Object matching data:
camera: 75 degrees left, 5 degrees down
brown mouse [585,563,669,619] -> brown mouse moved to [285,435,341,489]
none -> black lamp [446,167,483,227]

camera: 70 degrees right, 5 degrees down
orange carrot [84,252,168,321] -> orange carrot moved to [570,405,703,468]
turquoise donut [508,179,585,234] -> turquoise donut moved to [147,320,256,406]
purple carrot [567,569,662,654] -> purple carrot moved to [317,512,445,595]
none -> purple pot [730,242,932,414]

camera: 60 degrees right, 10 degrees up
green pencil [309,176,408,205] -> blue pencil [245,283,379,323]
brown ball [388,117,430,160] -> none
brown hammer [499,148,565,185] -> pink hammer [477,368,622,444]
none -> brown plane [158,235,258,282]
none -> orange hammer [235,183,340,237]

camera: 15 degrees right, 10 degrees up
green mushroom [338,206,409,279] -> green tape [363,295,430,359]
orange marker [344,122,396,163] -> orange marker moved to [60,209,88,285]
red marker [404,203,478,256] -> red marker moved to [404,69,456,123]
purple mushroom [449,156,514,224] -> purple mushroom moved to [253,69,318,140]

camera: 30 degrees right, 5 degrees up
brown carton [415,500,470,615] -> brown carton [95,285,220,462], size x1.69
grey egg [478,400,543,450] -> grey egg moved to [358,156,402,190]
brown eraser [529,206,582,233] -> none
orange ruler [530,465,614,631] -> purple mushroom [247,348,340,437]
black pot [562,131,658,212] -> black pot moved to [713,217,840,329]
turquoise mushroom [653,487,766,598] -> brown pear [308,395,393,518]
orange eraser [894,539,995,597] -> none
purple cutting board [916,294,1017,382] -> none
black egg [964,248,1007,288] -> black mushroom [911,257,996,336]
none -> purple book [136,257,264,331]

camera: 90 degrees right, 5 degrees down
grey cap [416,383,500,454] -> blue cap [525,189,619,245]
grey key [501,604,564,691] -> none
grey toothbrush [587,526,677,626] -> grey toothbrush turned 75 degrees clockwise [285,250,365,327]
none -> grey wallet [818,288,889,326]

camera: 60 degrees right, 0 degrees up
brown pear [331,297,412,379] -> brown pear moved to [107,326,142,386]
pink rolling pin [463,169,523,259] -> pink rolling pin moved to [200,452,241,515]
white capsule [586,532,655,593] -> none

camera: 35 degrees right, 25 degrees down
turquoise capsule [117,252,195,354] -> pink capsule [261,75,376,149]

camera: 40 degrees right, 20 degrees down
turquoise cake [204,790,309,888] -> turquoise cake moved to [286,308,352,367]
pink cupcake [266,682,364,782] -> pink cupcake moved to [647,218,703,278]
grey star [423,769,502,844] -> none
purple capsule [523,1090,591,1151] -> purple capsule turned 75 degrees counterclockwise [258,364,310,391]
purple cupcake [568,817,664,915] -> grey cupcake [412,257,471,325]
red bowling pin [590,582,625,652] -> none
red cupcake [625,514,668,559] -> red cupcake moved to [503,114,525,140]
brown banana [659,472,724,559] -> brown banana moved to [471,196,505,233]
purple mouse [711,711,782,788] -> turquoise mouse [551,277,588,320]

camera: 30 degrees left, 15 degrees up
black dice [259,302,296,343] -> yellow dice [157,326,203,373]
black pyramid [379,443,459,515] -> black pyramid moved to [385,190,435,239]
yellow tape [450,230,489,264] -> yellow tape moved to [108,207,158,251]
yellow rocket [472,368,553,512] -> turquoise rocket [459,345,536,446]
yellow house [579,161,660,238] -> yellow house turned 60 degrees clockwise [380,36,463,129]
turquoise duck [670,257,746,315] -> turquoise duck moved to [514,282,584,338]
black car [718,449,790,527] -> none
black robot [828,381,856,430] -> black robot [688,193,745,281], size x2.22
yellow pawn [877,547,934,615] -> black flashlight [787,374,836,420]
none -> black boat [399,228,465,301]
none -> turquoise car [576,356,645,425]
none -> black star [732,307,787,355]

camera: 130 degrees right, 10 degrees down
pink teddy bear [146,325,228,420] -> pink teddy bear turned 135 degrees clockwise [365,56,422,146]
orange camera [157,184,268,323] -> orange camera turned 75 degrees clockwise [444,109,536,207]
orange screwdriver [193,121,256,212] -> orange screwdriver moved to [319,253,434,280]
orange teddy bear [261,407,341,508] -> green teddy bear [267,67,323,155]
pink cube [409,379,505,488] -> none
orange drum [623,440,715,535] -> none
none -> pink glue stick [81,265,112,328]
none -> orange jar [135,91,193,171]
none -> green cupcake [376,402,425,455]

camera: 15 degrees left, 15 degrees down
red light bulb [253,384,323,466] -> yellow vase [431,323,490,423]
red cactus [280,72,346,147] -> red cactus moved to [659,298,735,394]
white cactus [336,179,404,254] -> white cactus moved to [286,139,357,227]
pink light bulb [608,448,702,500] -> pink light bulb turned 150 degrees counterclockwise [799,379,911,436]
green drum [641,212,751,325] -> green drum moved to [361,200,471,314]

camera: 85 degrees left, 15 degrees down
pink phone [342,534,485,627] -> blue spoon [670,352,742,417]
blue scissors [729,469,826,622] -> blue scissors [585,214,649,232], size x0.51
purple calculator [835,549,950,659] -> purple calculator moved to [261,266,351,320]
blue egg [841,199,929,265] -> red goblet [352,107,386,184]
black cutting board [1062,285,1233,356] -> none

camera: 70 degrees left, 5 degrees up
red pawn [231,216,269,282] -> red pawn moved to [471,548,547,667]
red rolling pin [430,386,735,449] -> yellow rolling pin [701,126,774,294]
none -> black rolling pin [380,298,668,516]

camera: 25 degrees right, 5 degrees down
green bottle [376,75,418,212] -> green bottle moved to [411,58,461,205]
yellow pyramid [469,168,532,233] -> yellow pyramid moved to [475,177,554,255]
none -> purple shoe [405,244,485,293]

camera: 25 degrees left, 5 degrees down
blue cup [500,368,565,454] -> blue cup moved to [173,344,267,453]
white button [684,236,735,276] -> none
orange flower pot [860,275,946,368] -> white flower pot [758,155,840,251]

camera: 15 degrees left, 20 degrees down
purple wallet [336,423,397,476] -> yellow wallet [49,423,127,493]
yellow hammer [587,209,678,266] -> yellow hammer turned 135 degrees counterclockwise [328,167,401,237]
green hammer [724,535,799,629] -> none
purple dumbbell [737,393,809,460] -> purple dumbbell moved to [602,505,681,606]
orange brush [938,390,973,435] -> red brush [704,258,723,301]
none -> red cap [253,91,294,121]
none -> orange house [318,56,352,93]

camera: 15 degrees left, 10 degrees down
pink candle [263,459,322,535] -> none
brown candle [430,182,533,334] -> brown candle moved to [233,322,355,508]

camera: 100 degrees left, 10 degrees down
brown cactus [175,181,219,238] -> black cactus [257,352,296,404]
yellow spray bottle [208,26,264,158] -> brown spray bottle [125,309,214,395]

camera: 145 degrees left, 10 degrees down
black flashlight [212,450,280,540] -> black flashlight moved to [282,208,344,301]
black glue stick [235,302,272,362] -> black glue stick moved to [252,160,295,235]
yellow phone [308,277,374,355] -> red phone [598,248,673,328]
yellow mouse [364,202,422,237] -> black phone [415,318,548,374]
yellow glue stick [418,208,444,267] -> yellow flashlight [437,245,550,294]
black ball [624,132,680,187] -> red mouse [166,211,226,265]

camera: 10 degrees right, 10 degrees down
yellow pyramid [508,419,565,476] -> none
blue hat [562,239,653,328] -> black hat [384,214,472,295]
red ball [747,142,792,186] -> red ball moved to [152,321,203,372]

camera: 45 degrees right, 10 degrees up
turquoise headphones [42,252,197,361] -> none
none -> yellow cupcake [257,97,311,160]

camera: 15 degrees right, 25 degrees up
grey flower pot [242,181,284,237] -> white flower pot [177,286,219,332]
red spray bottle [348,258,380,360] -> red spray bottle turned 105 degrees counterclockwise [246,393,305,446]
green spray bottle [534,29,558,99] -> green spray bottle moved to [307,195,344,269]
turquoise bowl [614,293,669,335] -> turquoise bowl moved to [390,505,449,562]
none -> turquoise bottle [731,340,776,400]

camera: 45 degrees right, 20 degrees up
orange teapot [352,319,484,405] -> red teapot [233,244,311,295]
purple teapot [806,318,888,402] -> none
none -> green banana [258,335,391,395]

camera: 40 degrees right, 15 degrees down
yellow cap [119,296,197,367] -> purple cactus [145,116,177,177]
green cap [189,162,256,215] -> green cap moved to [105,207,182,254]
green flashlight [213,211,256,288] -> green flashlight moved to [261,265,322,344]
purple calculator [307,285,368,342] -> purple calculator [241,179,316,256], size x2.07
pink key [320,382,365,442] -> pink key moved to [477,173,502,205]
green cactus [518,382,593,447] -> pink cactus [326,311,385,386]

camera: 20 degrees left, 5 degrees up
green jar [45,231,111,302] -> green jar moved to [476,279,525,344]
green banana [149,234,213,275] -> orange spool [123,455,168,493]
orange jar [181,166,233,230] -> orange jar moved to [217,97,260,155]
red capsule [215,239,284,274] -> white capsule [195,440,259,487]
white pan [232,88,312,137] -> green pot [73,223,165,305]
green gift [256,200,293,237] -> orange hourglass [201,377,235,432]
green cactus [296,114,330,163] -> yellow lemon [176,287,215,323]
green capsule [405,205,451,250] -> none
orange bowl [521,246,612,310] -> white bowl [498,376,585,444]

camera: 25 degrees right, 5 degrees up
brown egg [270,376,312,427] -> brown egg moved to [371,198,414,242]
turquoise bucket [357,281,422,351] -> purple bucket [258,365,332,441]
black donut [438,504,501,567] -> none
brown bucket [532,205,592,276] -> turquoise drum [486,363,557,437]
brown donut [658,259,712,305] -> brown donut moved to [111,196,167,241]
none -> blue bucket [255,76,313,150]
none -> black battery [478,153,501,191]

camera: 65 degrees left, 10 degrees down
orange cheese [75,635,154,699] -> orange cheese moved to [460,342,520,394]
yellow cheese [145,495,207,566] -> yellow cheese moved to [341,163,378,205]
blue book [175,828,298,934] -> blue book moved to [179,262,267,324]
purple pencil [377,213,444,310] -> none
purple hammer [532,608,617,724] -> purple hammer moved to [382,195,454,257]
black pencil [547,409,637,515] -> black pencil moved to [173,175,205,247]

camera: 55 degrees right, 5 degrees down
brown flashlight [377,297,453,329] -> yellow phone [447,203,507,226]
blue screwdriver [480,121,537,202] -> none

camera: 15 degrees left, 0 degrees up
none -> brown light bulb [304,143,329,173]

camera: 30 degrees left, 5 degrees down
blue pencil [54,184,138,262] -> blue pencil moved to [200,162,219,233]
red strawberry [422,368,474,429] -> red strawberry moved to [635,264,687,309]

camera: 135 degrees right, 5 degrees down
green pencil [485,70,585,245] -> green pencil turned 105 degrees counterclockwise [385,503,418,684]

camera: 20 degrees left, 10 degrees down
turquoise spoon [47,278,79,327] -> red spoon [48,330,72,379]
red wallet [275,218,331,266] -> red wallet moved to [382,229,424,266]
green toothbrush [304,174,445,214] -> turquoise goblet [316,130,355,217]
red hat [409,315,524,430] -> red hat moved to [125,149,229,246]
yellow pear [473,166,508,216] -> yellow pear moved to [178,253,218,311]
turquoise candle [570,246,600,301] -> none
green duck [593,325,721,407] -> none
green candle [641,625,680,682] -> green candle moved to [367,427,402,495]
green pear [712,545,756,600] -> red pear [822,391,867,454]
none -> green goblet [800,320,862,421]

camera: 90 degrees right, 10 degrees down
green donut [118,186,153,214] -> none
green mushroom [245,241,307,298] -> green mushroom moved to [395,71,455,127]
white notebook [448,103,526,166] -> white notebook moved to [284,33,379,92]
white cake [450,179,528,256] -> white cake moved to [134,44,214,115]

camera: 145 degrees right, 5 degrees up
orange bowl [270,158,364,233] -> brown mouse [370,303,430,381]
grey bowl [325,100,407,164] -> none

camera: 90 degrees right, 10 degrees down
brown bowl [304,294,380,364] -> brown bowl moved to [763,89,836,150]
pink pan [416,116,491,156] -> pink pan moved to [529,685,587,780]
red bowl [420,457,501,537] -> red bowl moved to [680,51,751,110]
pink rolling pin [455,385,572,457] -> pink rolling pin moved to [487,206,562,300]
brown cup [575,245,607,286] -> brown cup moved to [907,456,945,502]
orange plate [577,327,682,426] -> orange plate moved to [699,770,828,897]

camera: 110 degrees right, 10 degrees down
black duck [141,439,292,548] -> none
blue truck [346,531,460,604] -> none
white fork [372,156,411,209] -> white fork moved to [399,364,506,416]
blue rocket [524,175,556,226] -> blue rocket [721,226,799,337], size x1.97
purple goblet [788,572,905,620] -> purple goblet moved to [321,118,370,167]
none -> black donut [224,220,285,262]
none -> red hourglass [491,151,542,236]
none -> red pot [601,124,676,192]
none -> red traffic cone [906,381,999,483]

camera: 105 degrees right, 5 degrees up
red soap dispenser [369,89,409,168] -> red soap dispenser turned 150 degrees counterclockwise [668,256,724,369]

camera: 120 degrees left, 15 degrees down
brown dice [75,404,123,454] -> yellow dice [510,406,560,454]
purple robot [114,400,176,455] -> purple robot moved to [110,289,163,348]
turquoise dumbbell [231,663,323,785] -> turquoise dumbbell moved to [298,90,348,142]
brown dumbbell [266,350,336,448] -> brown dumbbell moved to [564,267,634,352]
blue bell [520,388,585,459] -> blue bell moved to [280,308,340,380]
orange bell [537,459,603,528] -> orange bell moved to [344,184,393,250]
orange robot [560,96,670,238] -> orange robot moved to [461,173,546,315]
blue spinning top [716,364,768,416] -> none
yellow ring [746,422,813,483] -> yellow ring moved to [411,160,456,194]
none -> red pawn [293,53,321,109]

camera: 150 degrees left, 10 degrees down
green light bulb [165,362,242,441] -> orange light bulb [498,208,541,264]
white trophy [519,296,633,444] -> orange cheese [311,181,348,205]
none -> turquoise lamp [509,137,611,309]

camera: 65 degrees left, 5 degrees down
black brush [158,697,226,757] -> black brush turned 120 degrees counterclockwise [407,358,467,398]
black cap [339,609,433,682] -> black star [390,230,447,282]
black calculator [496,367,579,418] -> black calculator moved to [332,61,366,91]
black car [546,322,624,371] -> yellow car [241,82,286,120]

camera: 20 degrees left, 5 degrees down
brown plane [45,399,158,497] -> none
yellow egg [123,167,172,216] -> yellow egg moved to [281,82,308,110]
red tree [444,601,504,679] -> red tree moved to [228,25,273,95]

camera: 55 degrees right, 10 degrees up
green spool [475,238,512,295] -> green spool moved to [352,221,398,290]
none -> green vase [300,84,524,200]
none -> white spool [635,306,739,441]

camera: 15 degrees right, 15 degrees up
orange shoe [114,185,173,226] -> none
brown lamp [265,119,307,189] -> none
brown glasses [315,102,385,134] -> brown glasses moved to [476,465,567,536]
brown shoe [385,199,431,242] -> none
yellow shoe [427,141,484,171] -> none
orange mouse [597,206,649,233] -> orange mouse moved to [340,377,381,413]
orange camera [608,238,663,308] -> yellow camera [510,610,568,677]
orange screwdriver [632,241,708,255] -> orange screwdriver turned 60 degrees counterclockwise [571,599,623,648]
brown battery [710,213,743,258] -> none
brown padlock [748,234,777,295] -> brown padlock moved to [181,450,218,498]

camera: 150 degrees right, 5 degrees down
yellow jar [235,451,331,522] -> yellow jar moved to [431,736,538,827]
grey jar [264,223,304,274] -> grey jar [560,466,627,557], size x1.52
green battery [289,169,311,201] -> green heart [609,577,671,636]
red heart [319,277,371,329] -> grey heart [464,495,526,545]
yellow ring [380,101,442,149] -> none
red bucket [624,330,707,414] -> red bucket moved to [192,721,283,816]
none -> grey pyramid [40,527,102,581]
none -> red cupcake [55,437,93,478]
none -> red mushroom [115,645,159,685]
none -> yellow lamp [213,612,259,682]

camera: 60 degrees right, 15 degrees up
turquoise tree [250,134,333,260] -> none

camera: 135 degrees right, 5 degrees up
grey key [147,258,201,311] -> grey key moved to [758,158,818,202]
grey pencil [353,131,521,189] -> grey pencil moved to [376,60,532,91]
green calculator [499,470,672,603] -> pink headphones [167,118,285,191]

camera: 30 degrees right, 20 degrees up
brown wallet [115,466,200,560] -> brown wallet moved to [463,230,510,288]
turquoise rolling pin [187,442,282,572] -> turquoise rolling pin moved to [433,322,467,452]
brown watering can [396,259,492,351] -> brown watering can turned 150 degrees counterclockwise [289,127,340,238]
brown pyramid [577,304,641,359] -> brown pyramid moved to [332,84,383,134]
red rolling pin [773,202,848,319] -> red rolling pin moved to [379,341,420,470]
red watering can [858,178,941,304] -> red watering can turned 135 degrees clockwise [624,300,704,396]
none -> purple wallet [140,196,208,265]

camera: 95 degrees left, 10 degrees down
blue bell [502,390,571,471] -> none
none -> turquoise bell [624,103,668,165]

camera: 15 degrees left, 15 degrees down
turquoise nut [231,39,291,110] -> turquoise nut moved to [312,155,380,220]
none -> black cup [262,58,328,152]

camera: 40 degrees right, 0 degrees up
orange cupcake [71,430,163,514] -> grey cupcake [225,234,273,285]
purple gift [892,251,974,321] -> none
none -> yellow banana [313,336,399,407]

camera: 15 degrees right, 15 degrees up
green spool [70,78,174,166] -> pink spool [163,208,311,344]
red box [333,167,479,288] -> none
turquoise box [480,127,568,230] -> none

WHAT IS REQUIRED: Exactly as they appear above, output the lines of the data from the first through the one that contains "green pencil [309,176,408,205]", and only those lines.

EXERCISE ANSWER:
camera: 75 degrees left, 5 degrees down
brown mouse [585,563,669,619] -> brown mouse moved to [285,435,341,489]
none -> black lamp [446,167,483,227]

camera: 70 degrees right, 5 degrees down
orange carrot [84,252,168,321] -> orange carrot moved to [570,405,703,468]
turquoise donut [508,179,585,234] -> turquoise donut moved to [147,320,256,406]
purple carrot [567,569,662,654] -> purple carrot moved to [317,512,445,595]
none -> purple pot [730,242,932,414]

camera: 60 degrees right, 10 degrees up
green pencil [309,176,408,205] -> blue pencil [245,283,379,323]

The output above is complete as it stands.